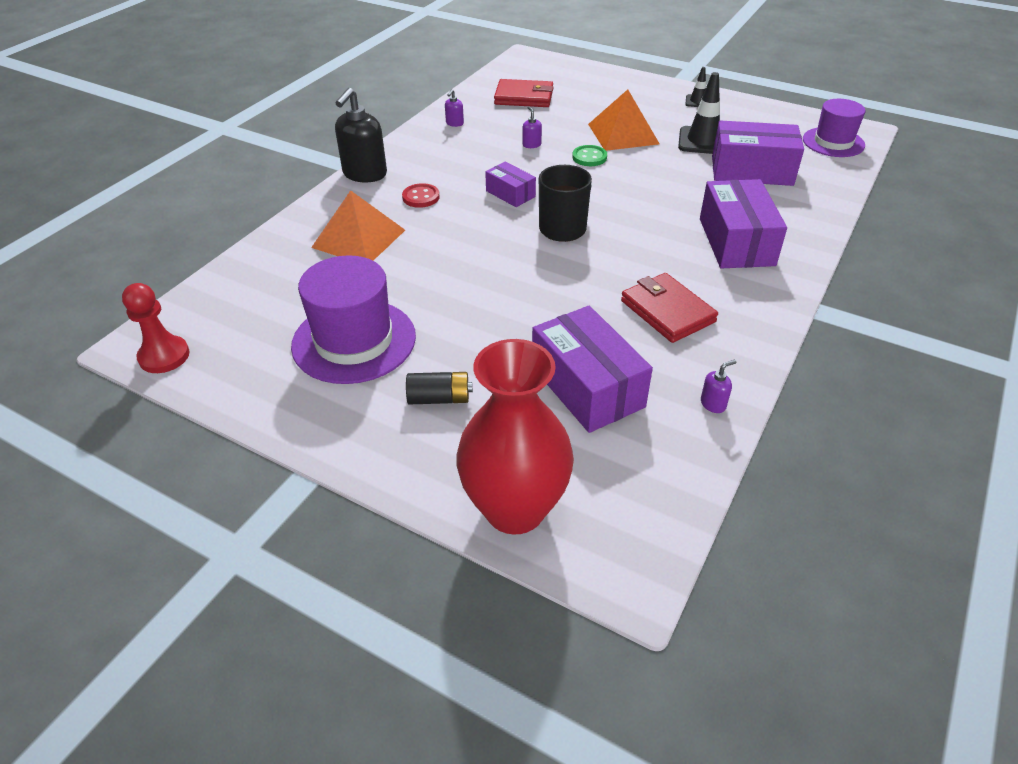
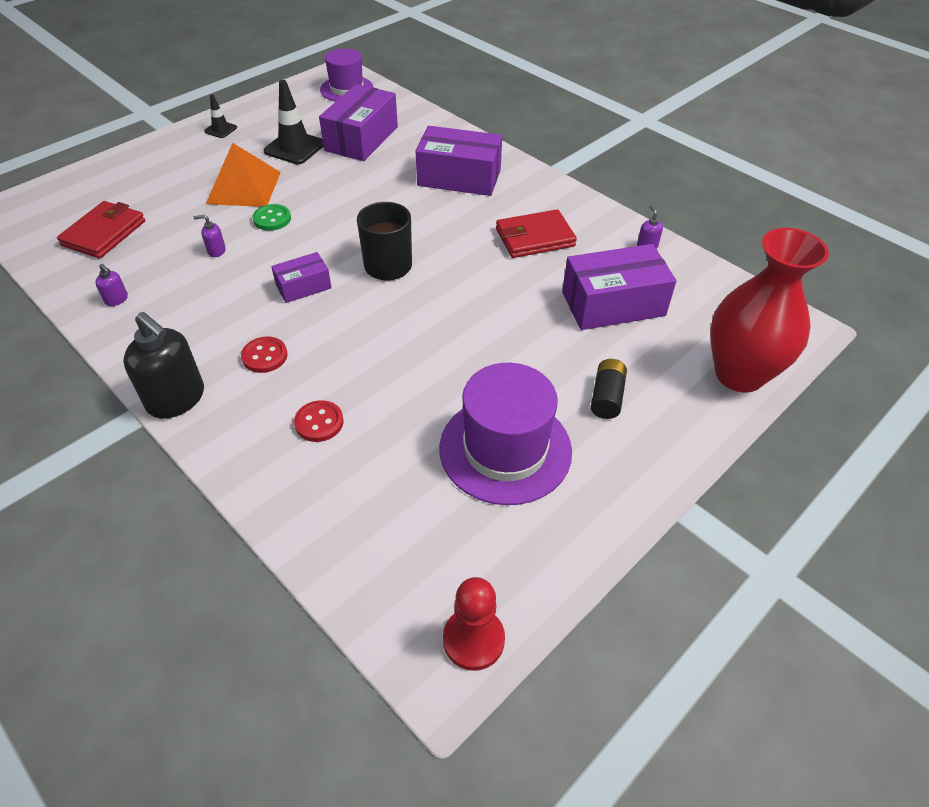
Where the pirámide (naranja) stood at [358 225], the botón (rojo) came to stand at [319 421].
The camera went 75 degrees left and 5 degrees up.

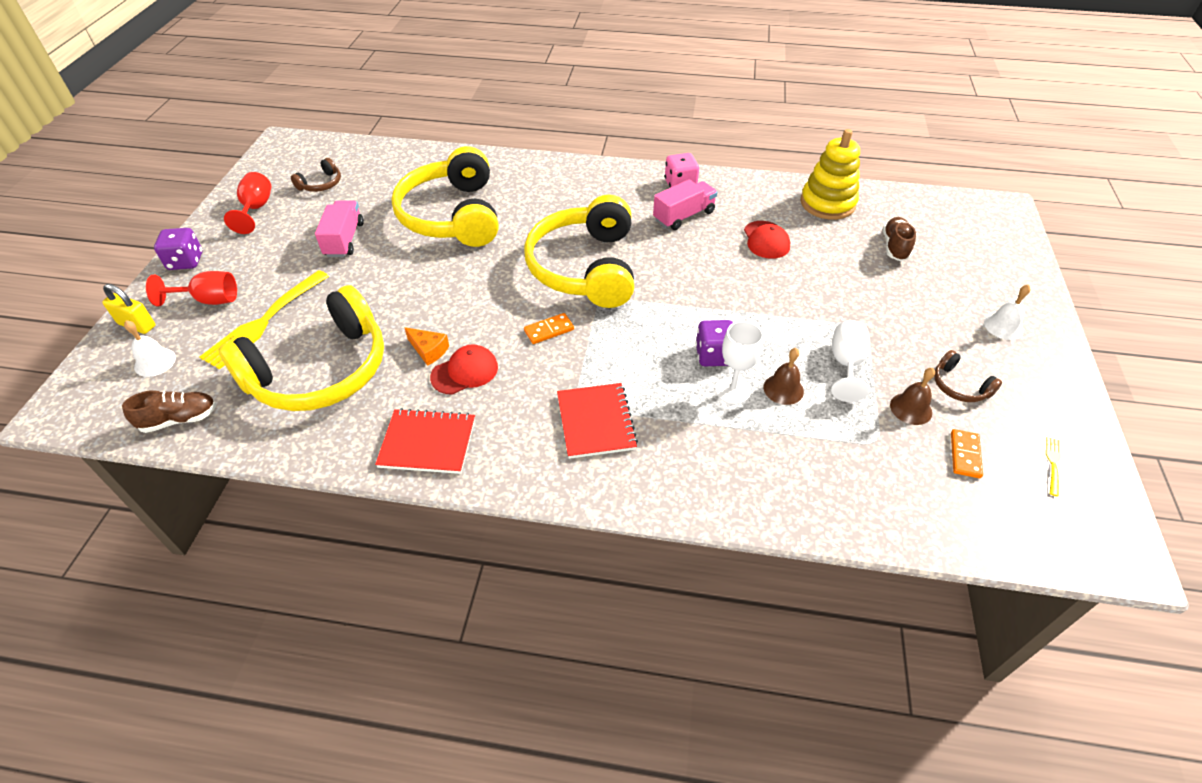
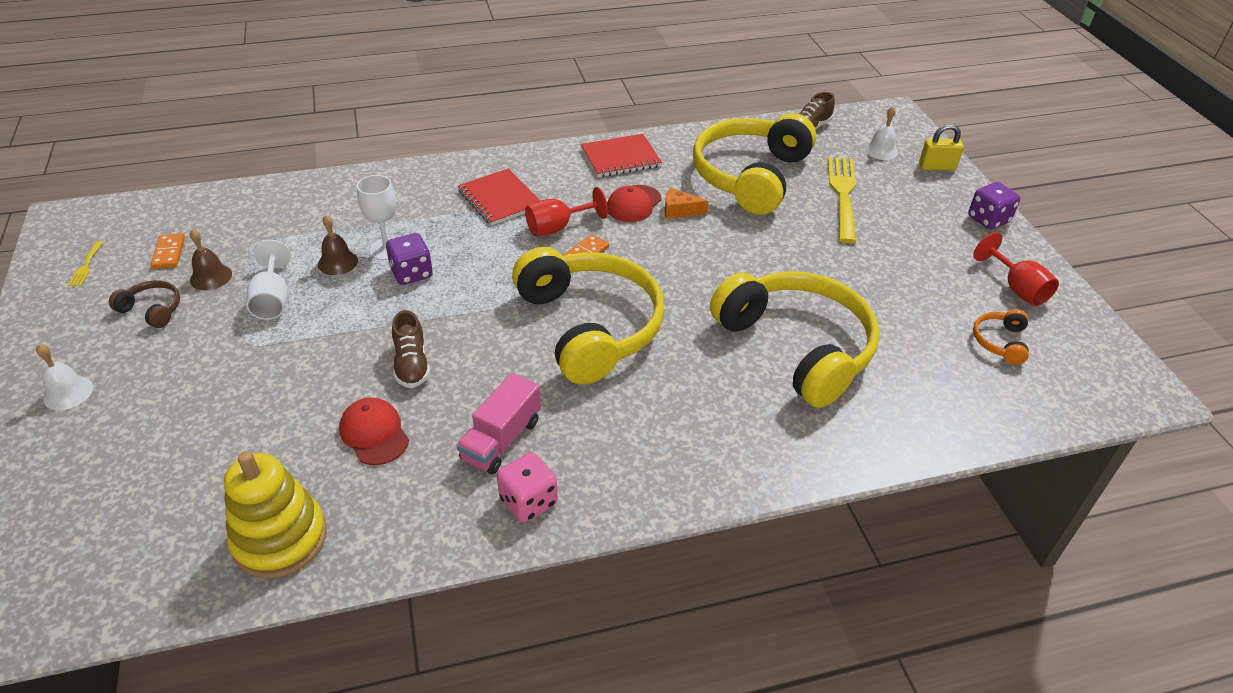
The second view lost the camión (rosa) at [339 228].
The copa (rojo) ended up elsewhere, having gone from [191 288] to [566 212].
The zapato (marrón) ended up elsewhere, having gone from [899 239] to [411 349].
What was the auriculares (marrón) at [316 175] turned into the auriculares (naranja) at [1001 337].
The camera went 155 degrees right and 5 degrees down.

* * *

Instructions to follow: Could you reproduce the listing above exactly and drop every picture?

Exercise output:
Where the pirámide (naranja) stood at [358 225], the botón (rojo) came to stand at [319 421].
The camera went 75 degrees left and 5 degrees up.

The second view lost the camión (rosa) at [339 228].
The copa (rojo) ended up elsewhere, having gone from [191 288] to [566 212].
The zapato (marrón) ended up elsewhere, having gone from [899 239] to [411 349].
What was the auriculares (marrón) at [316 175] turned into the auriculares (naranja) at [1001 337].
The camera went 155 degrees right and 5 degrees down.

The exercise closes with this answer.